• PROBLEM DETAILS
Look for the line containing "red arrow: (26, 85) -> (29, 63), size x1.4" and the line containing "red circle: (88, 240)" in the entries below. Copy those two and all lines between them exactly, leaving out pictures.

Stepwise shape edit descriptions
------------------------------------------------
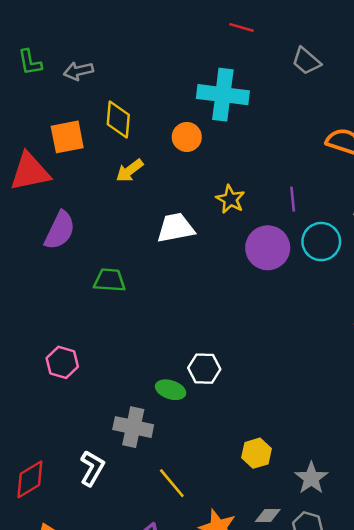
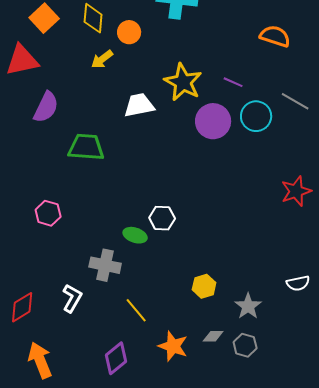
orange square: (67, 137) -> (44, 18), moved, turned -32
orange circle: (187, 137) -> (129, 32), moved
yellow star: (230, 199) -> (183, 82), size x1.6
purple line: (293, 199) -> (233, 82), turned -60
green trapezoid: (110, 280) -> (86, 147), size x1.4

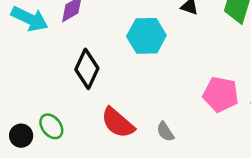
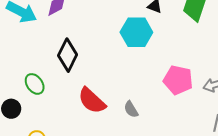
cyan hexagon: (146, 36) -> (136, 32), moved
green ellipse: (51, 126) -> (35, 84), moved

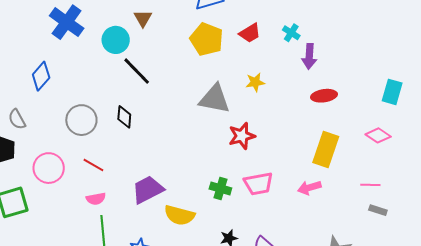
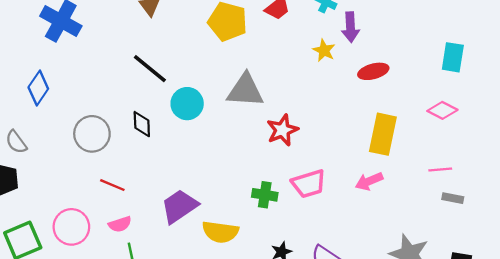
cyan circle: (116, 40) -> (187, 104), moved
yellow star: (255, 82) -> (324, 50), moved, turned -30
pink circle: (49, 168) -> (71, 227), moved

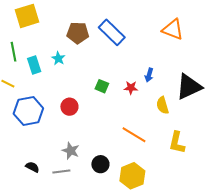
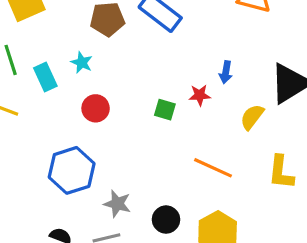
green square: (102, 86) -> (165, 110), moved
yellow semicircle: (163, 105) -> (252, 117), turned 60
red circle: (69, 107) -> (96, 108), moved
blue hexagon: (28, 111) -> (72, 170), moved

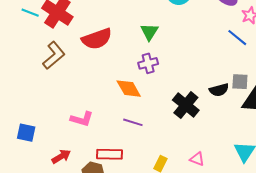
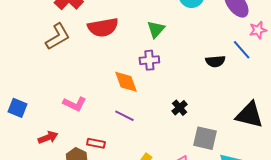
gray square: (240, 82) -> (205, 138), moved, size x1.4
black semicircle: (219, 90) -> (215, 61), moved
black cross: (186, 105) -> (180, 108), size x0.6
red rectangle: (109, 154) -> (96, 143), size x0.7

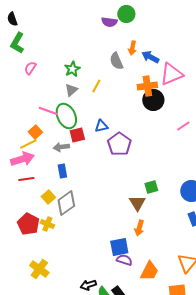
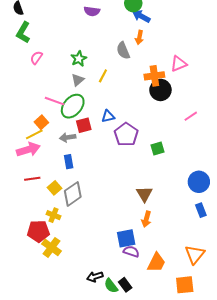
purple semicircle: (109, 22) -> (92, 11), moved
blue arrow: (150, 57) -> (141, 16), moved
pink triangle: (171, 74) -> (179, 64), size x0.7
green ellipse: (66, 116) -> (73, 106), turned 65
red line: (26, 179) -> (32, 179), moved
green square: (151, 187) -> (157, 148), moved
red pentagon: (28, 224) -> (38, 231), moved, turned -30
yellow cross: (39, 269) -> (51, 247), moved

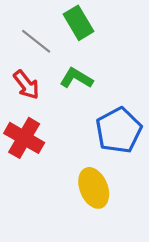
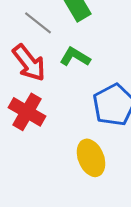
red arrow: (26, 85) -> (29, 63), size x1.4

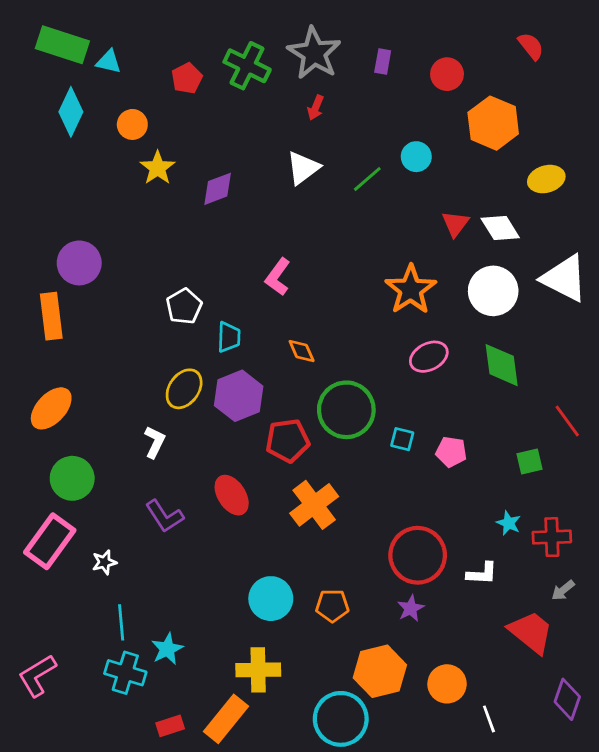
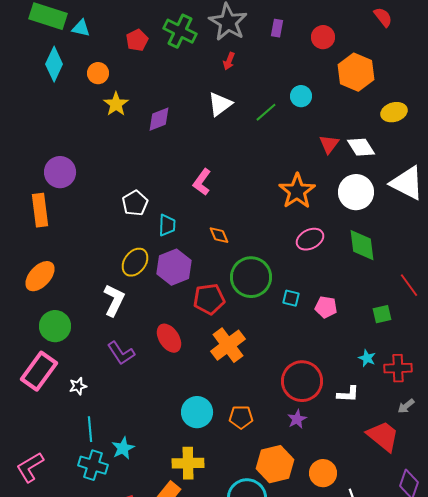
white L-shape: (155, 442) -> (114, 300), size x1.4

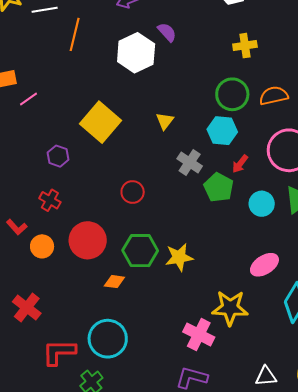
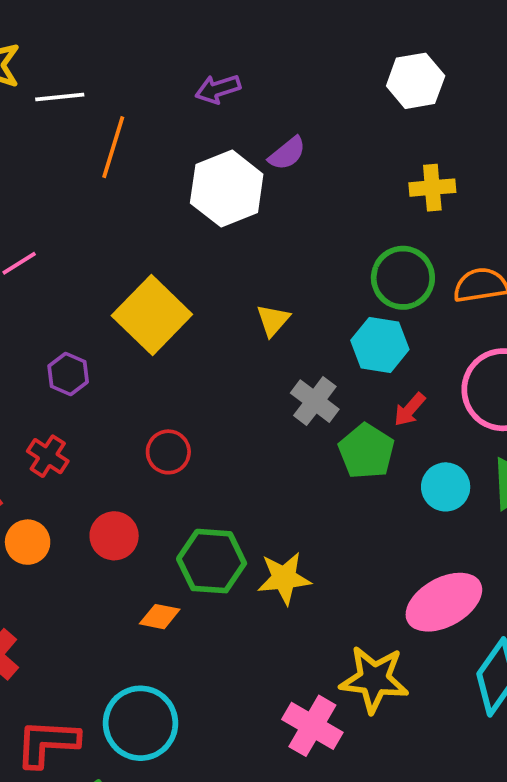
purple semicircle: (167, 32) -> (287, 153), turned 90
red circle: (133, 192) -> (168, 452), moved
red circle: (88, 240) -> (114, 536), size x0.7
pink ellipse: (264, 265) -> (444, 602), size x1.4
------------------------------------------------
• RESULT FOR THIS EXERCISE
red arrow: (26, 85) -> (29, 63), size x1.4

white L-shape: (155, 442) -> (114, 300), size x1.4

purple semicircle: (167, 32) -> (287, 153), turned 90
red circle: (133, 192) -> (168, 452), moved
red circle: (88, 240) -> (114, 536), size x0.7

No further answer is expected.